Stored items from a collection
--------------------
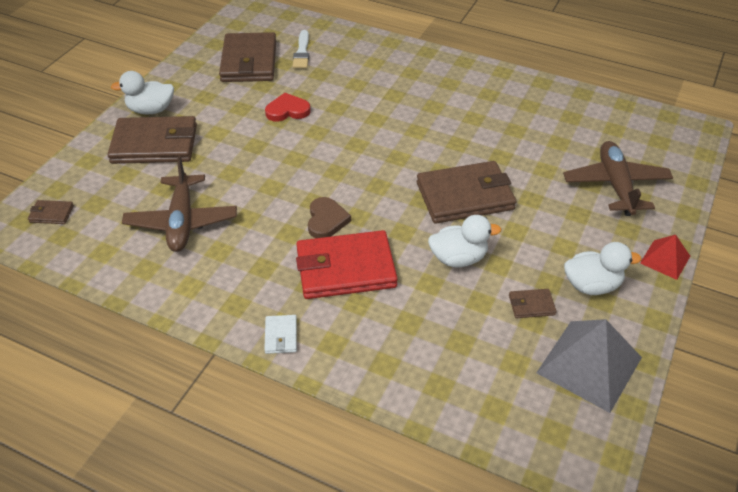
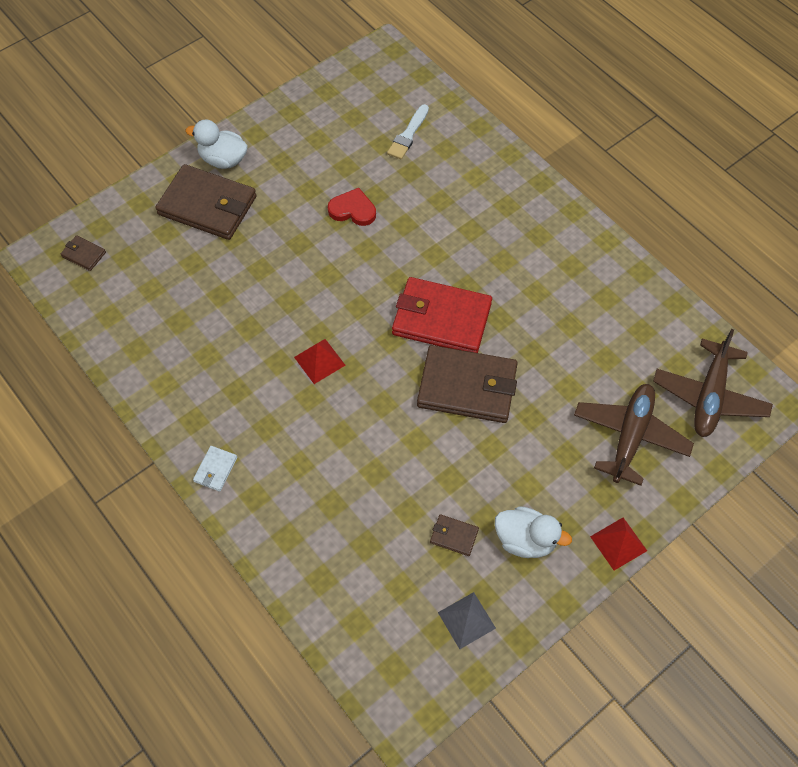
camera: 25 degrees right, 15 degrees up
brown plane [122,156,237,252] -> brown plane moved to [653,329,773,437]
brown wallet [219,32,276,82] -> none
red wallet [296,230,398,299] -> red wallet moved to [392,277,492,353]
brown heart [308,197,351,238] -> red pyramid [294,339,345,384]
white duck [428,215,501,267] -> none
grey pyramid [536,319,642,413] -> grey pyramid [438,592,496,649], size x0.55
--------------------
■ **Aim of the exercise**
Copy from the entries only those lines that hold the word "moved".

■ **Answer to the exercise**
brown plane [122,156,237,252] -> brown plane moved to [653,329,773,437]
red wallet [296,230,398,299] -> red wallet moved to [392,277,492,353]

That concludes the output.